____ DATA RECORDS

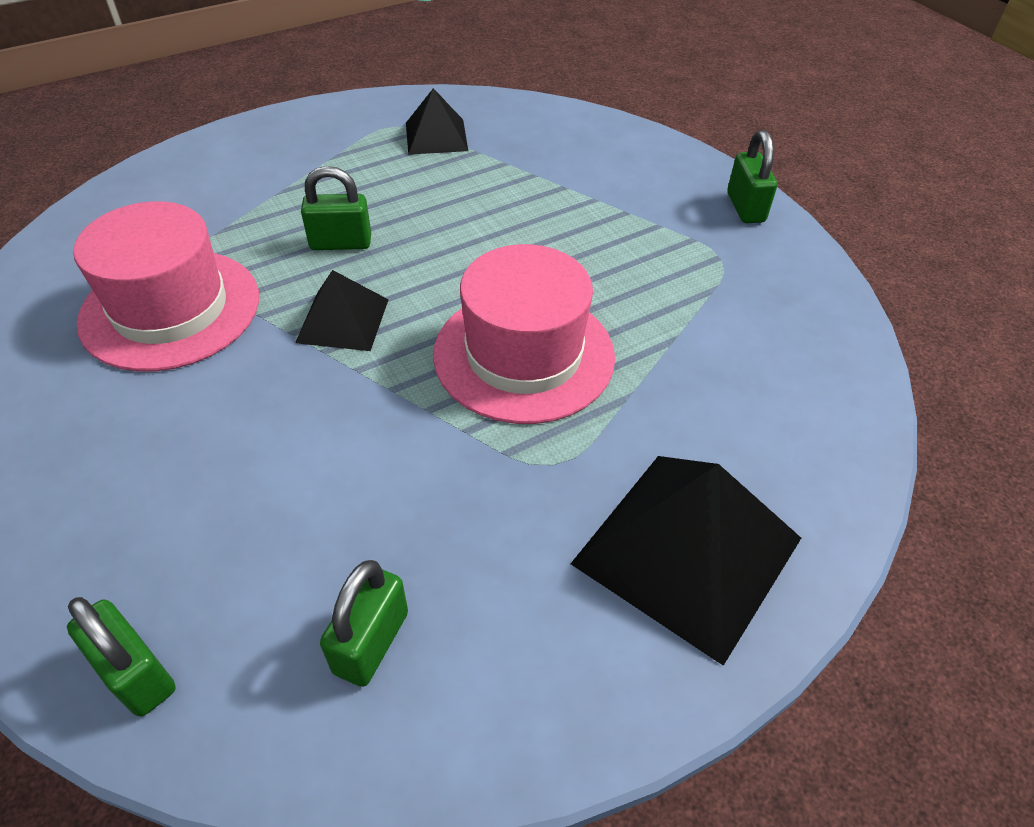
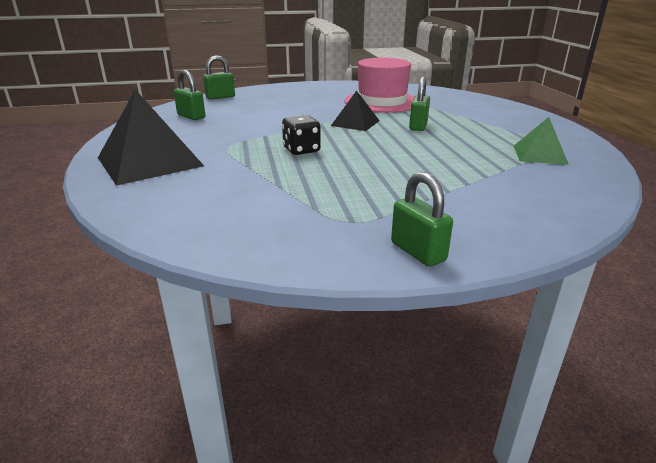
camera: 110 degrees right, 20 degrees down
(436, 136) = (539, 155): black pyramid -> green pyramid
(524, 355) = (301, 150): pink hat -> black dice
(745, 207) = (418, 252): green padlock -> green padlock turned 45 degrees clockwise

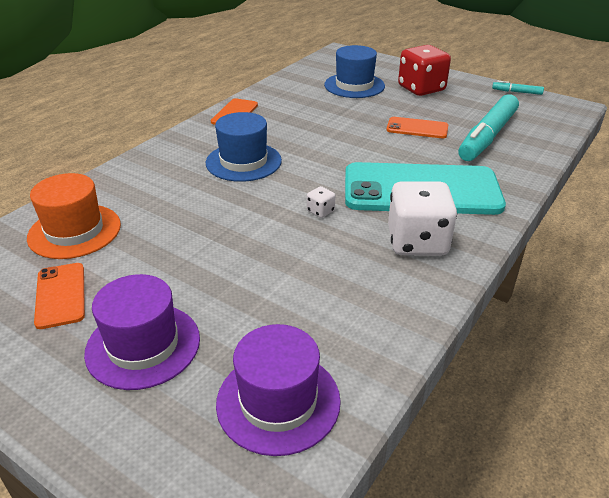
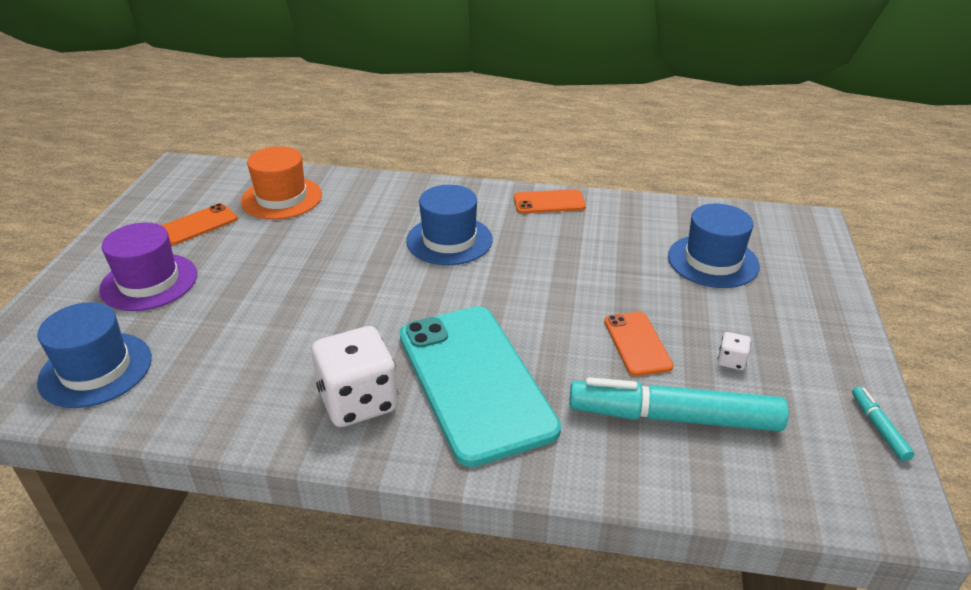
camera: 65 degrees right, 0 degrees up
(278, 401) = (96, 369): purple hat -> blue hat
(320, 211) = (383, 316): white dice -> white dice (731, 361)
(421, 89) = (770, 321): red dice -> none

________

PROBLEM STATEMENT: Would you please copy the lines above, from the one holding "camera: 65 degrees right, 0 degrees up" through the last, and nothing else?

SOLUTION TO THE EXERCISE:
camera: 65 degrees right, 0 degrees up
(278, 401) = (96, 369): purple hat -> blue hat
(320, 211) = (383, 316): white dice -> white dice (731, 361)
(421, 89) = (770, 321): red dice -> none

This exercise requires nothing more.